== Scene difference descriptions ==
--------------------

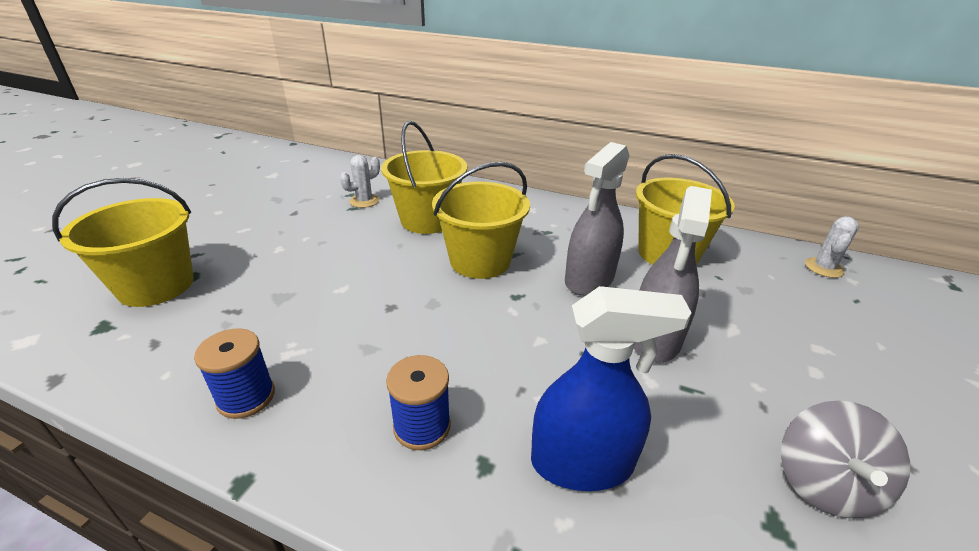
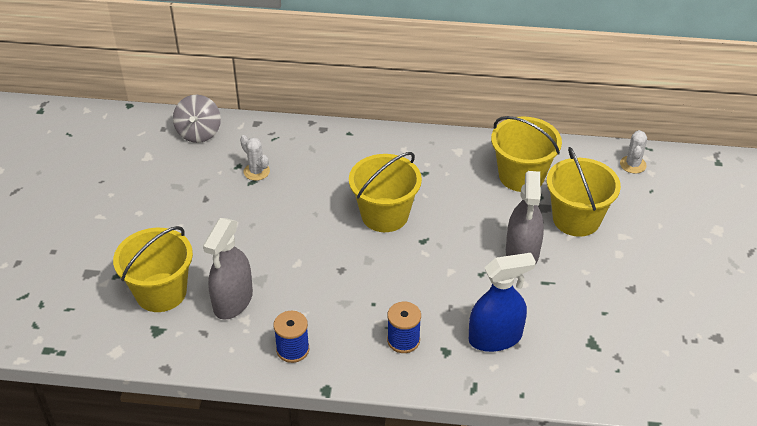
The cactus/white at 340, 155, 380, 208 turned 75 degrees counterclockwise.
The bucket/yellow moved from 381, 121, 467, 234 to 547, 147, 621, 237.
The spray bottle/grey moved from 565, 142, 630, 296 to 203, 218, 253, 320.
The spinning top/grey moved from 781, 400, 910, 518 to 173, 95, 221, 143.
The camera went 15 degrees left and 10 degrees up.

--------------------

== Activity ==
Could you state how many lines of the records contain "grey"? Give the number and nothing else.

== Written response ==
2